[Image comparison data]
*-*-*
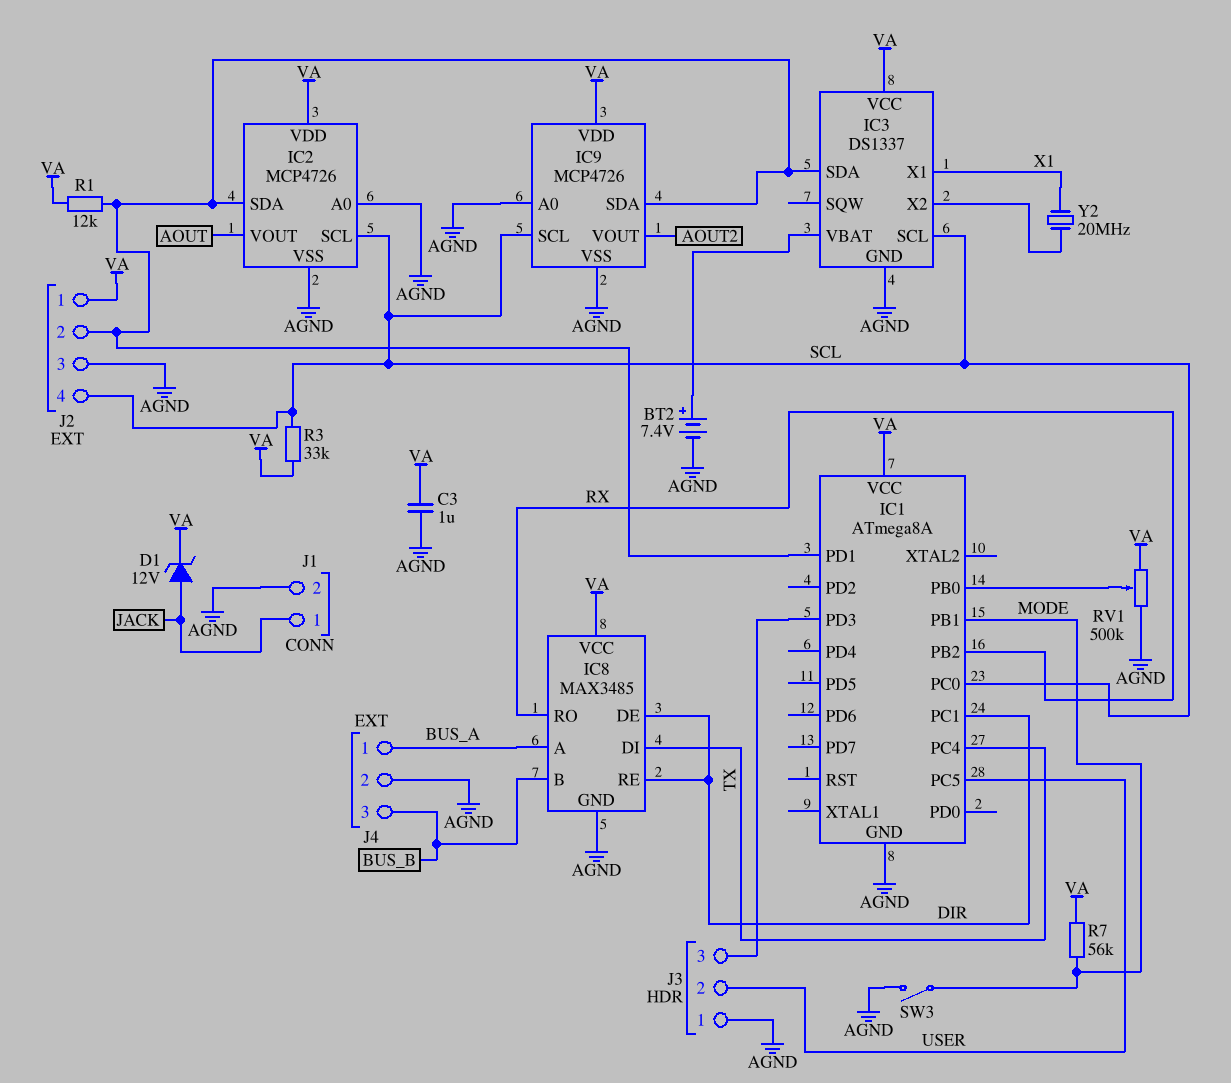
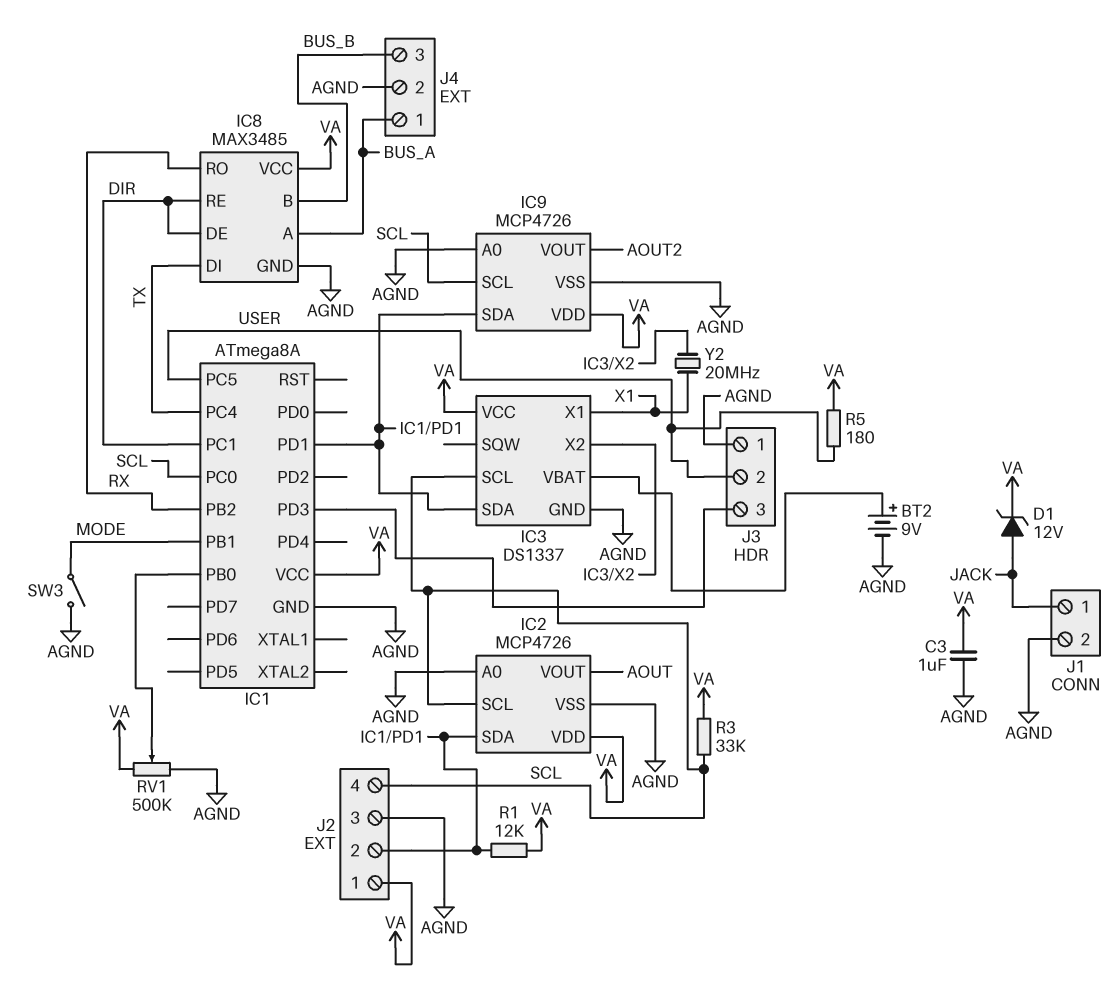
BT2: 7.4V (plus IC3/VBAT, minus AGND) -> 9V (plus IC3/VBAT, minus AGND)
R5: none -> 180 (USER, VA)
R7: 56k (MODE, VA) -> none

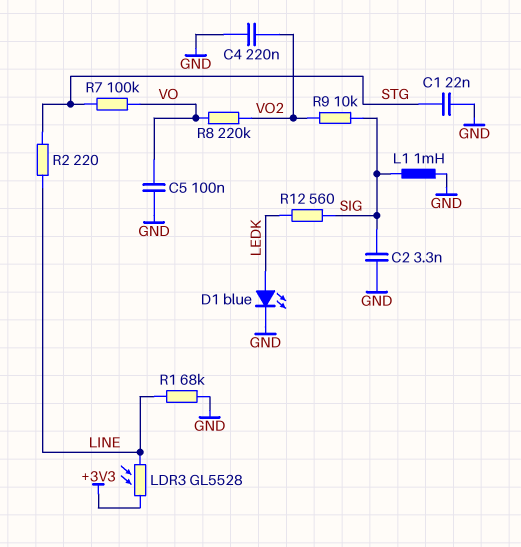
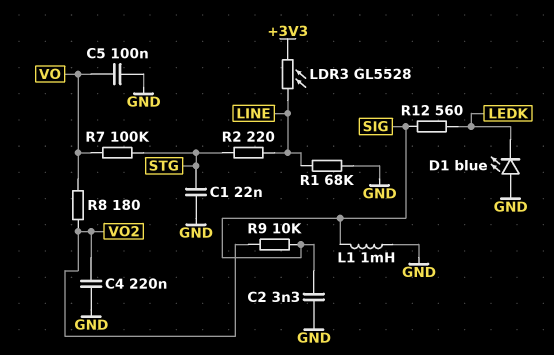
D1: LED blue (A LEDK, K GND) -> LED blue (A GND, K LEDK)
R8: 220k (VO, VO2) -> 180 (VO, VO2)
*-*-*
* **Problem description**:
In the data above, find each line that uses the string "none". Copy it.

* **Exercise result**:
R5: none -> 180 (USER, VA)
R7: 56k (MODE, VA) -> none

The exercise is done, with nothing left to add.